What you need to do: The following data has a line with "MIC pin OUT: A1 -> D9" and a line with "PIR3 pin OUT: D8 -> none". Write out exactly those lines and all the lines between them.

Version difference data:

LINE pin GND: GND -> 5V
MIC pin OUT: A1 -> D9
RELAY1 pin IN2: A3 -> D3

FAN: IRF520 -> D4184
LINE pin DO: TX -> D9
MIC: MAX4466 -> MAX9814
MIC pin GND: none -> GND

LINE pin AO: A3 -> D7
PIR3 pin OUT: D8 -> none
---
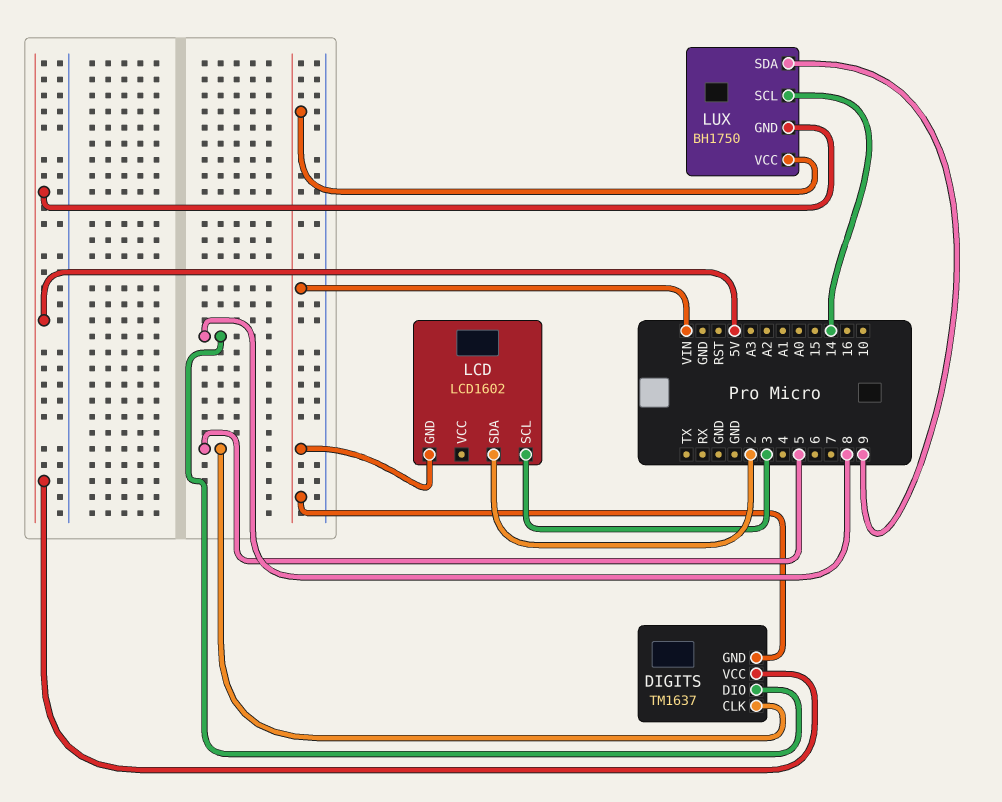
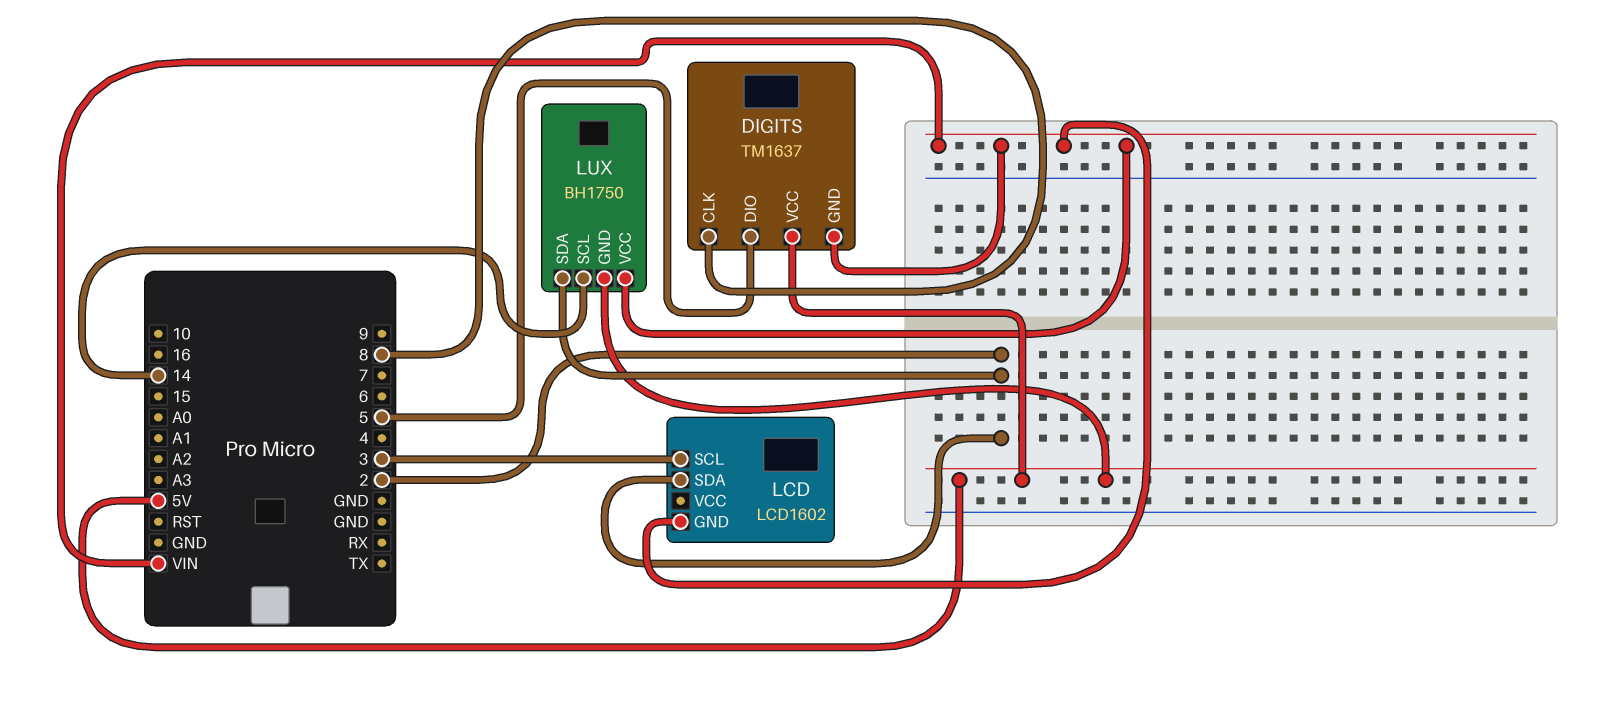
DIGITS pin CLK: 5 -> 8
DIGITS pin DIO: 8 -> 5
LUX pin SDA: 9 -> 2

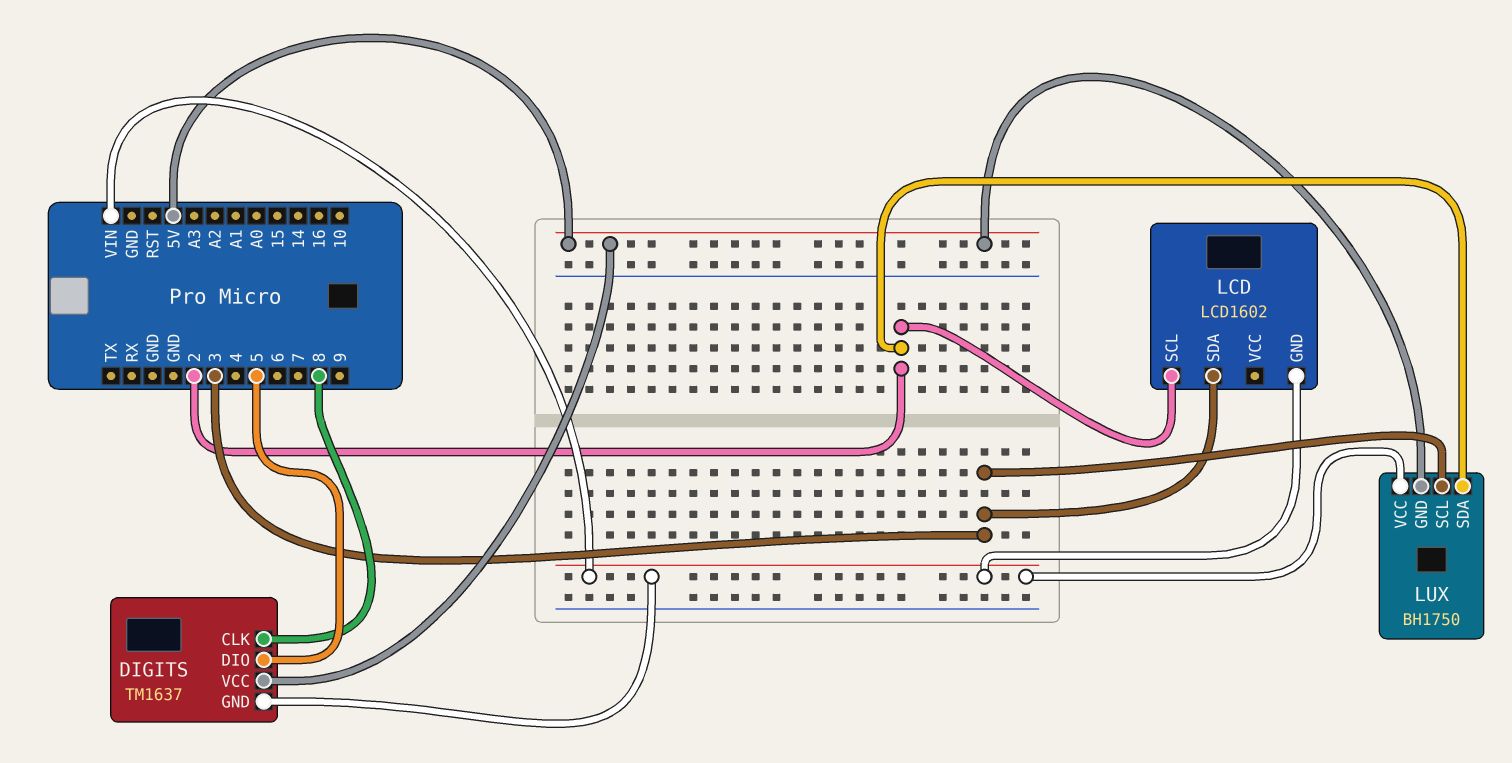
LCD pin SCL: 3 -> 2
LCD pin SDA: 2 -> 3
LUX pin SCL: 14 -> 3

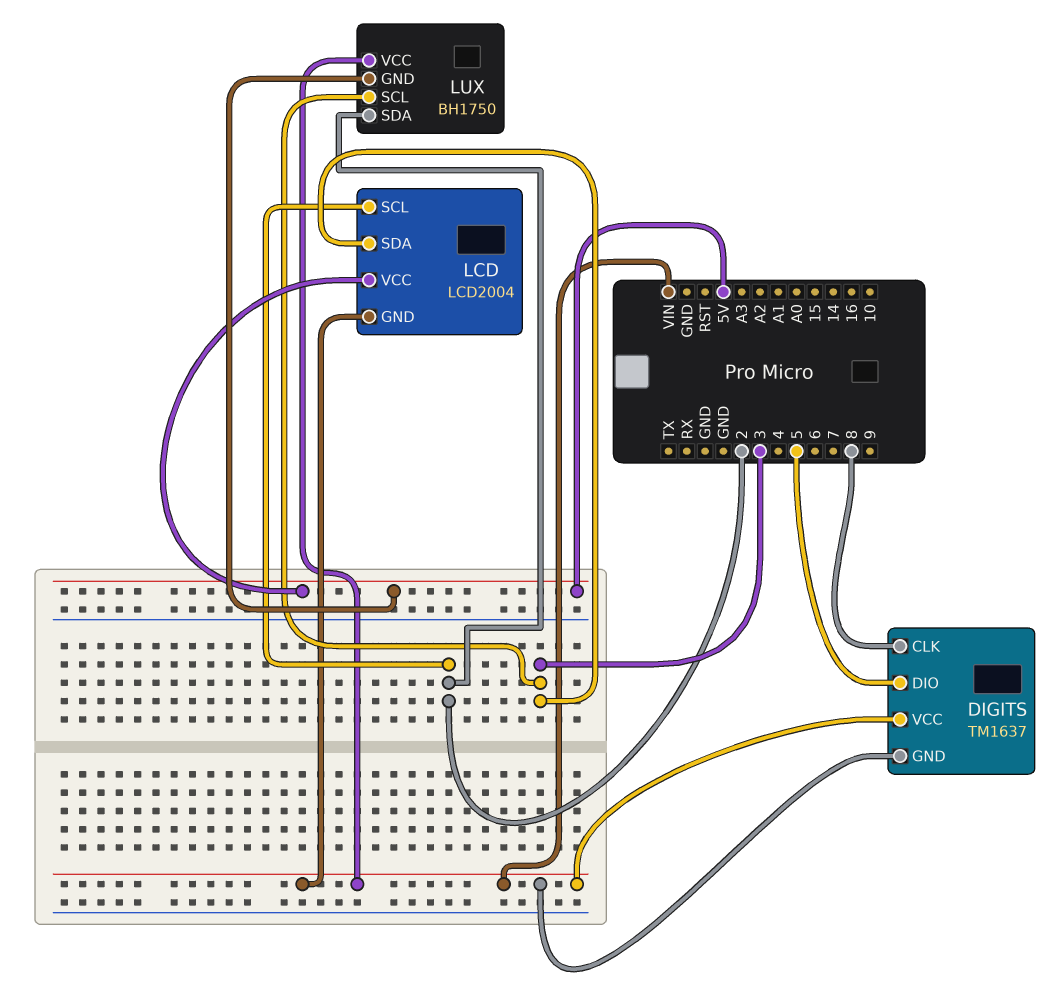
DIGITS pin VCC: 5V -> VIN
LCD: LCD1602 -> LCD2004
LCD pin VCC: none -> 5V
==
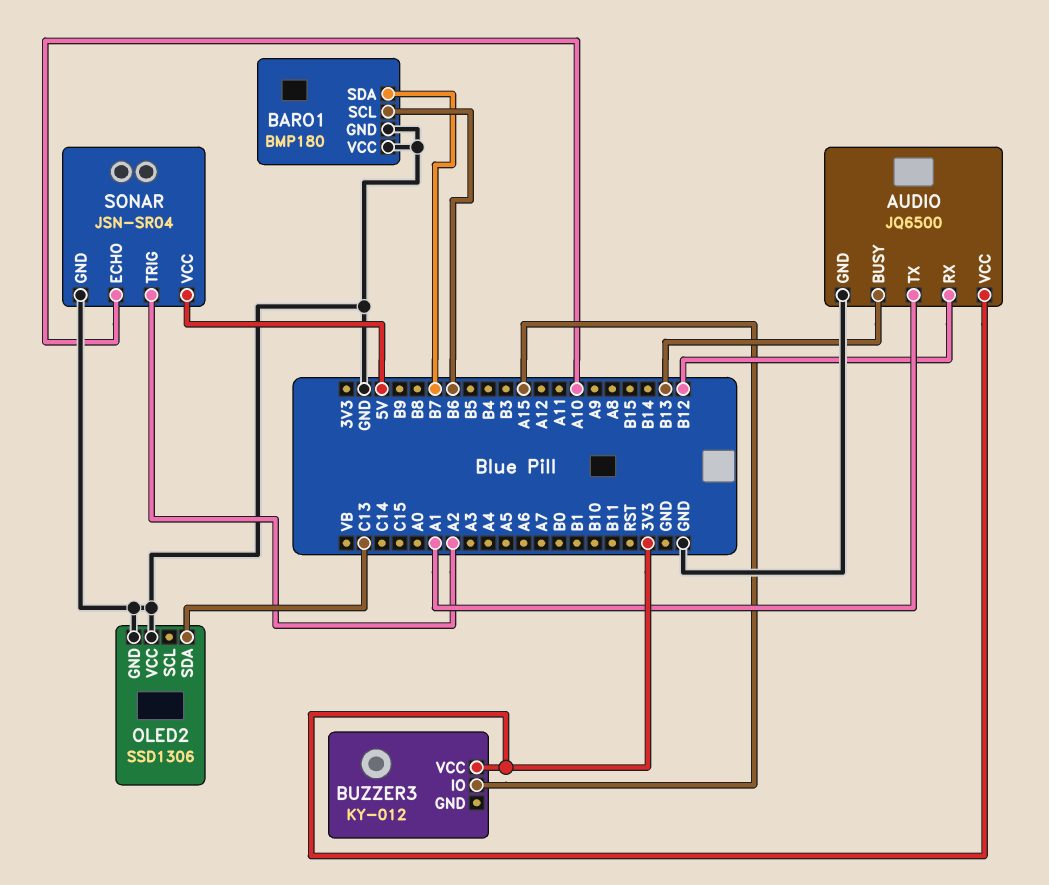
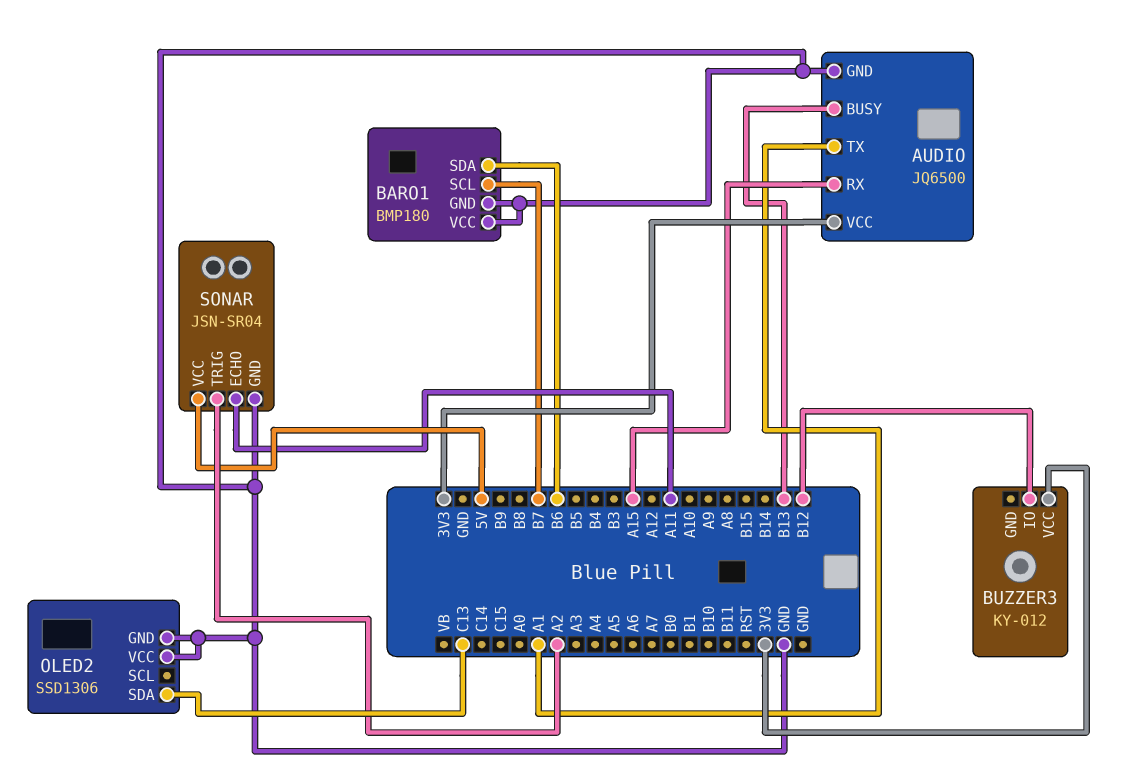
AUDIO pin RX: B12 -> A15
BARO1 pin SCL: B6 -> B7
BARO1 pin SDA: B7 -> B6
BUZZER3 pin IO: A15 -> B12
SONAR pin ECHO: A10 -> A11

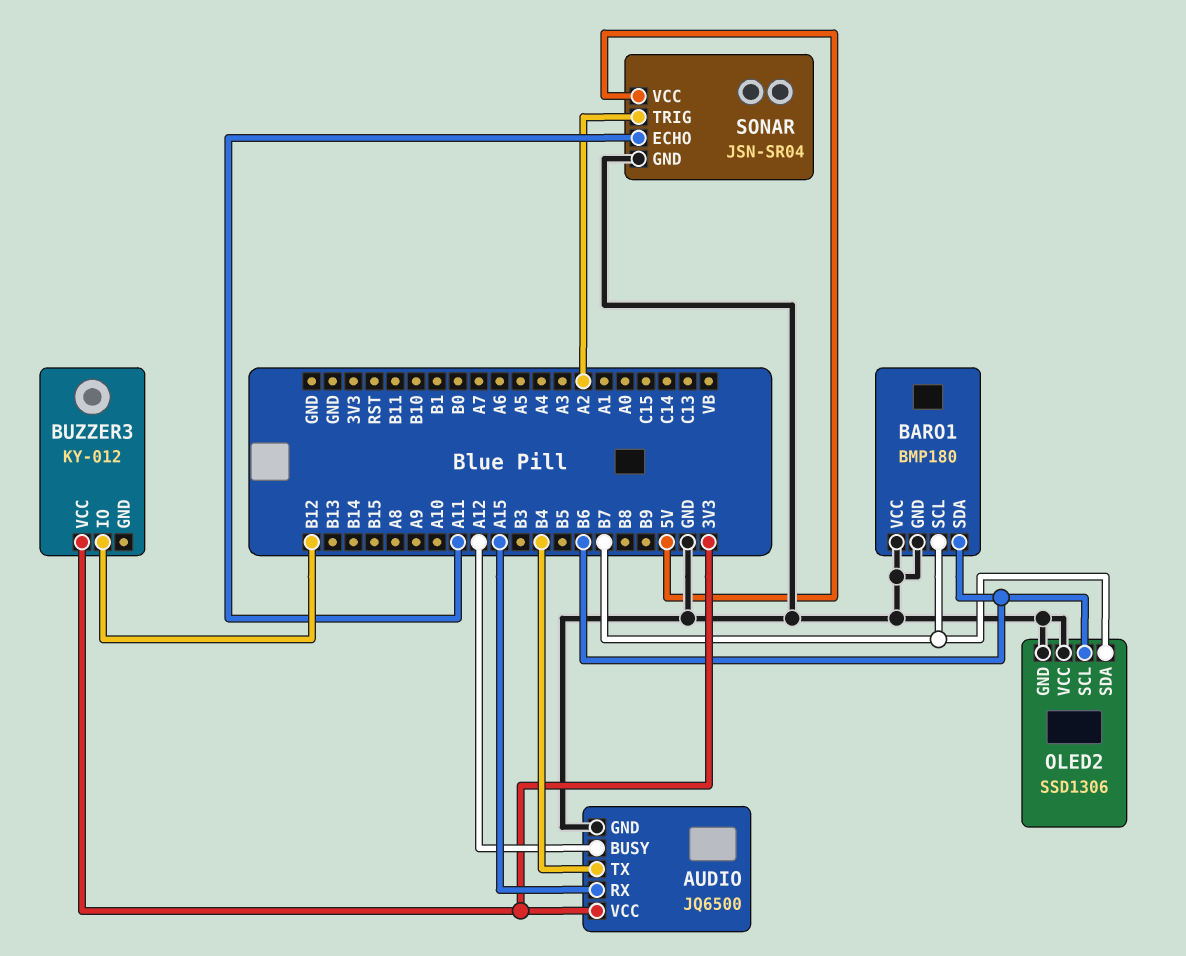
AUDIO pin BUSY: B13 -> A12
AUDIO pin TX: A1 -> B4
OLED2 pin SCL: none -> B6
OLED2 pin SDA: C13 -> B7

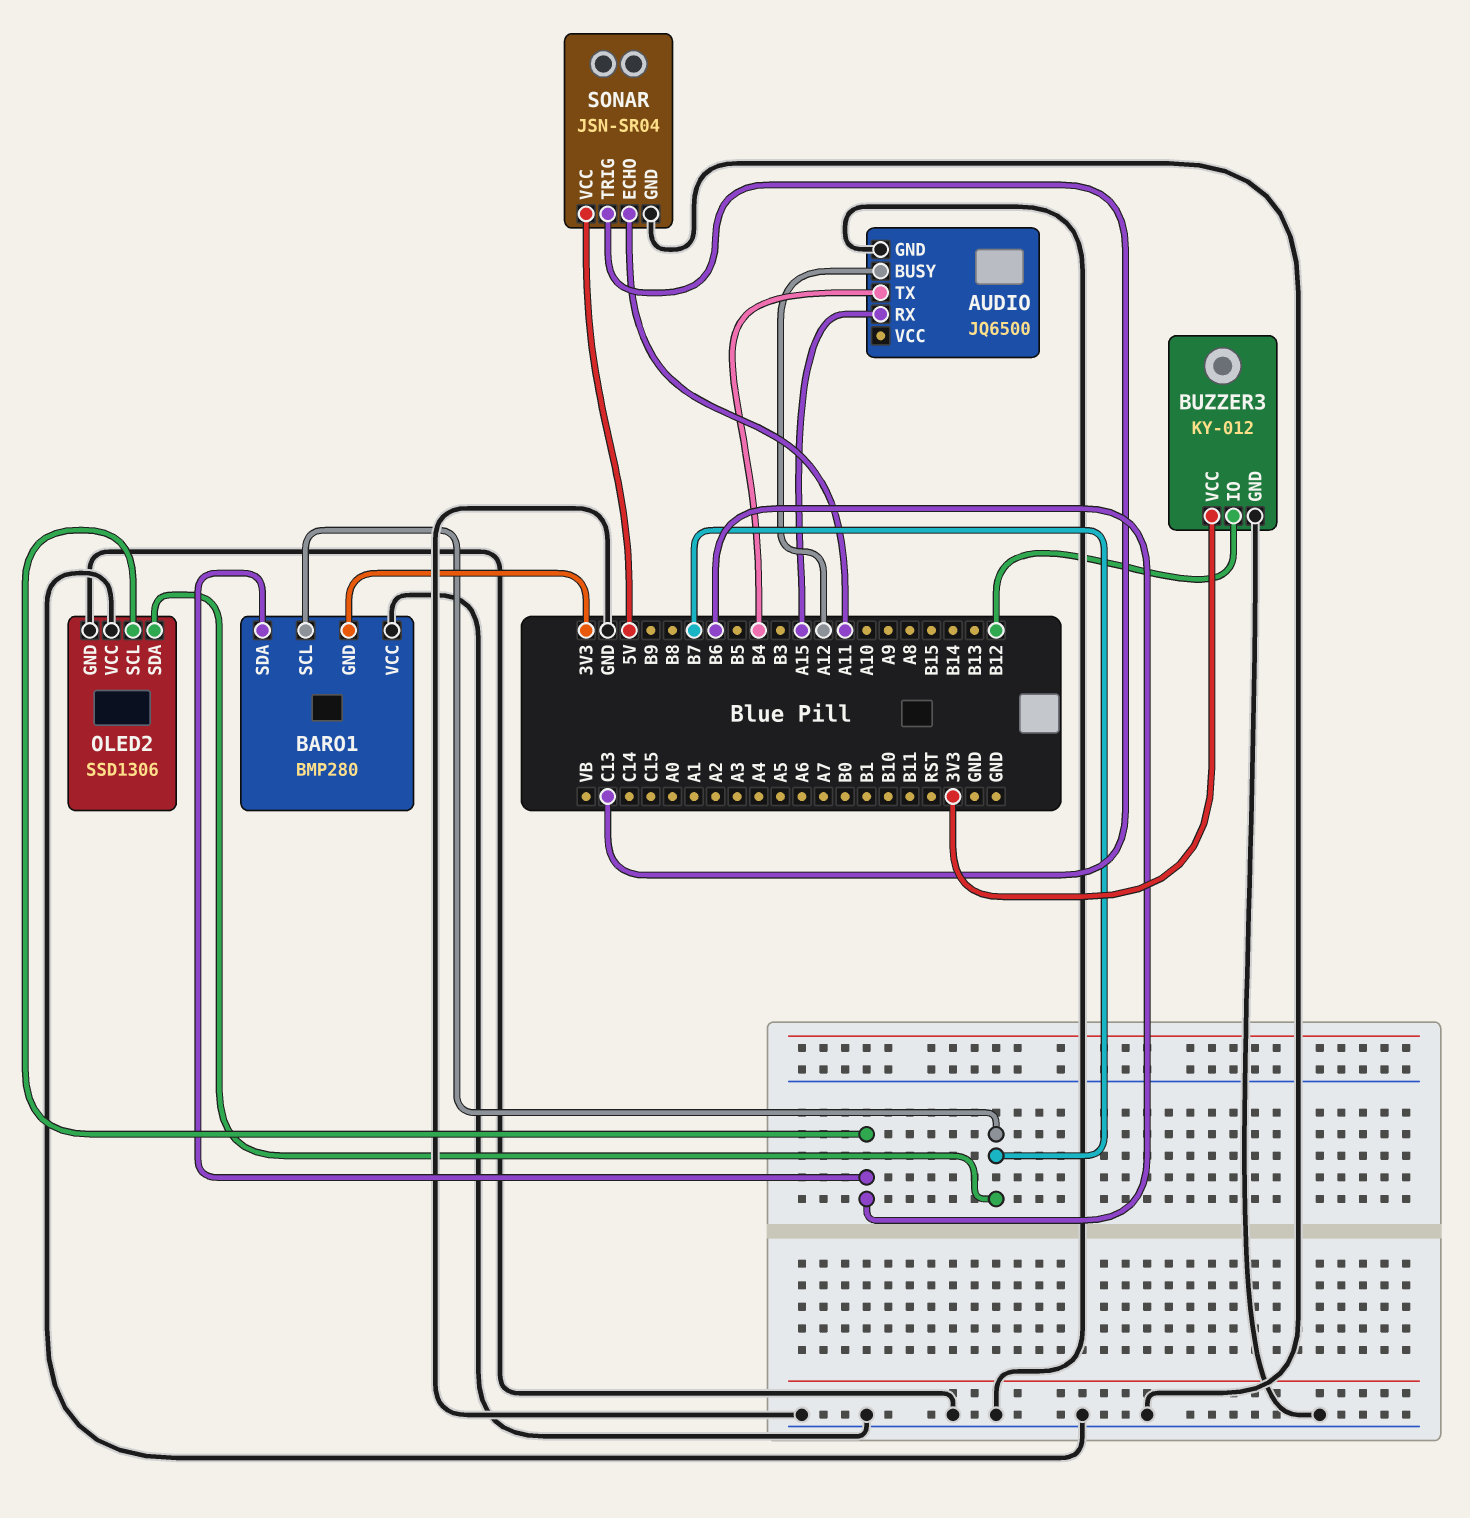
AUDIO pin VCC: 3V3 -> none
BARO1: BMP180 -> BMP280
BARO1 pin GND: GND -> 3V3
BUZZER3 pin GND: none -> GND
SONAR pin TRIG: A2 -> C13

Task solution:
MIC pin OUT: A1 -> D9
RELAY1 pin IN2: A3 -> D3

FAN: IRF520 -> D4184
LINE pin DO: TX -> D9
MIC: MAX4466 -> MAX9814
MIC pin GND: none -> GND

LINE pin AO: A3 -> D7
PIR3 pin OUT: D8 -> none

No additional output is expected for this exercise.